Instructions for the task:
Leaving out the images, reproduce every line of the data that follows exactly.

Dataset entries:
..............................

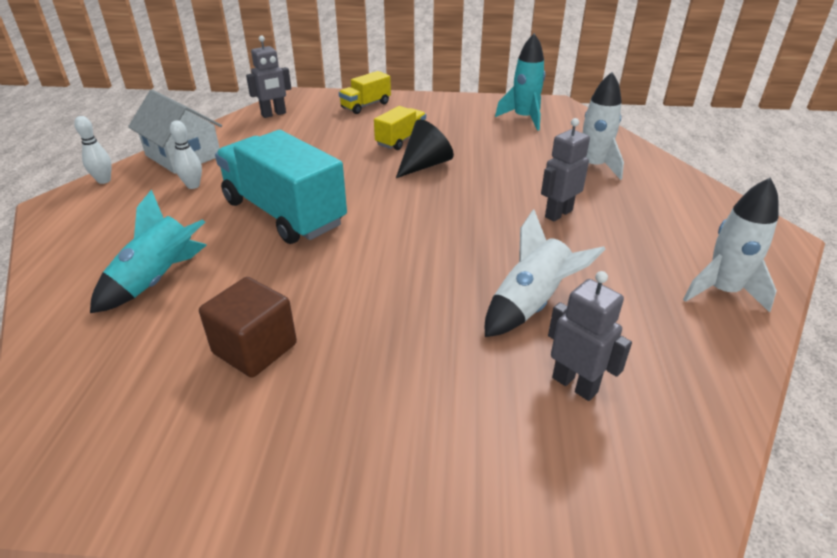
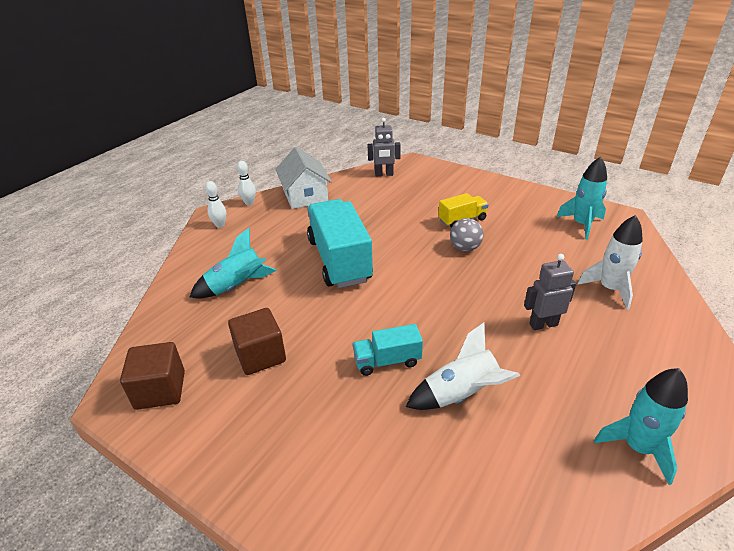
camera: 30 degrees right, 0 degrees up
(125, 446) = (160, 390): none -> brown cube
(193, 185) = (297, 221): white bowling pin -> white bowling pin (220, 225)
(366, 105) = (456, 181): yellow truck -> none
(424, 165) = (465, 248): black cone -> grey ball
(425, 299) = (387, 361): none -> turquoise truck
(575, 384) = (446, 471): grey robot -> none
(722, 291) = (638, 447): white rocket -> turquoise rocket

..............................

Problem solution:
camera: 30 degrees right, 0 degrees up
(125, 446) = (160, 390): none -> brown cube
(193, 185) = (297, 221): white bowling pin -> white bowling pin (220, 225)
(366, 105) = (456, 181): yellow truck -> none
(424, 165) = (465, 248): black cone -> grey ball
(425, 299) = (387, 361): none -> turquoise truck
(575, 384) = (446, 471): grey robot -> none
(722, 291) = (638, 447): white rocket -> turquoise rocket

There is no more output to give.